Supplied information

»»

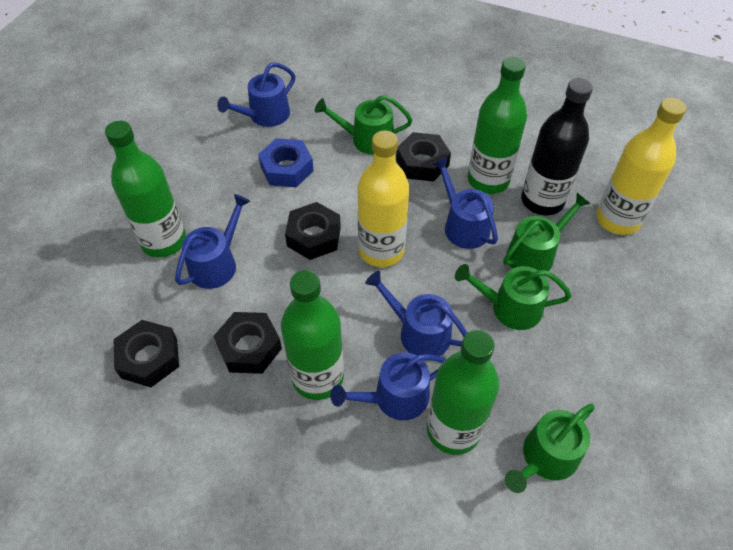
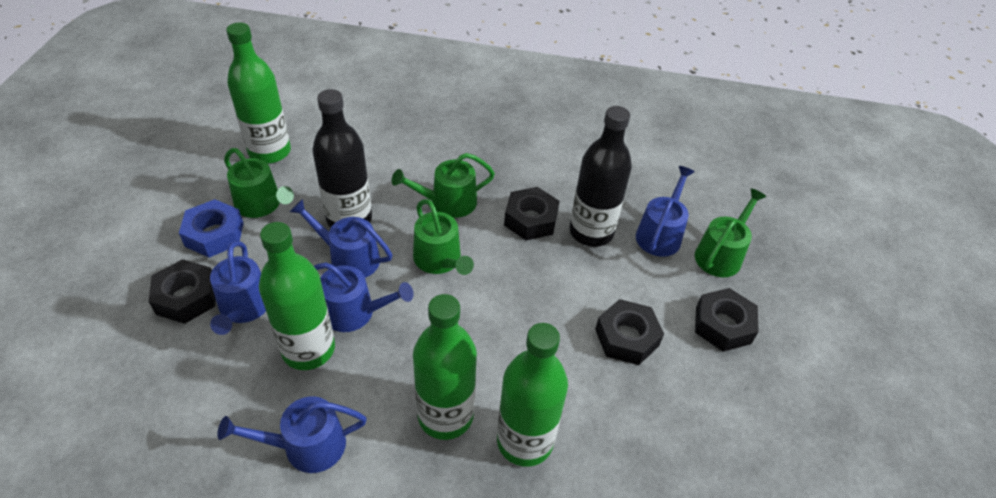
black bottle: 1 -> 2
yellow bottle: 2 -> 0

««
»»

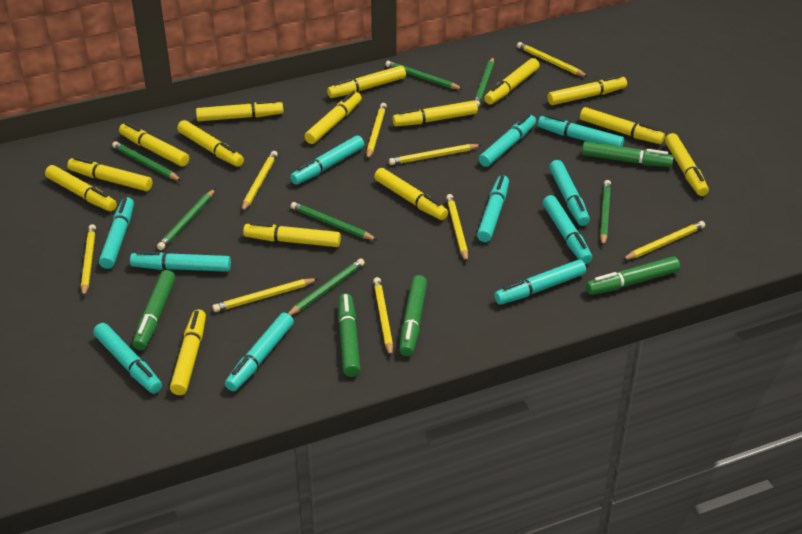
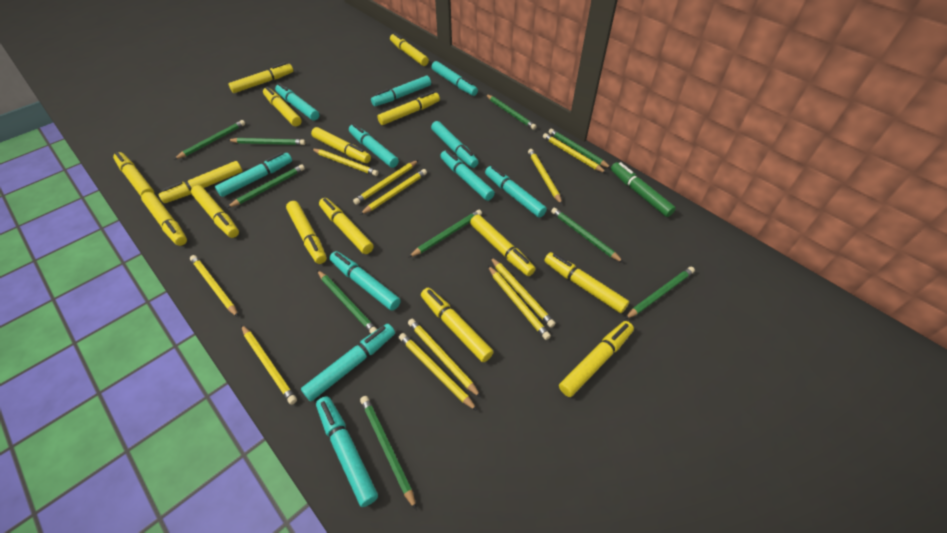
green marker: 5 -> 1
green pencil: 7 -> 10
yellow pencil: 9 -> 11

««
»»

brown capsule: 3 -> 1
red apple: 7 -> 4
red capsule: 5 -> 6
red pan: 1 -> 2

««

Exercise objective
Transcribe each line of the data above, unaltered, from the one where "brown capsule: 3 -> 1" appears to the one where "red pan: 1 -> 2" appears, inclusive of both.

Result of this exercise
brown capsule: 3 -> 1
red apple: 7 -> 4
red capsule: 5 -> 6
red pan: 1 -> 2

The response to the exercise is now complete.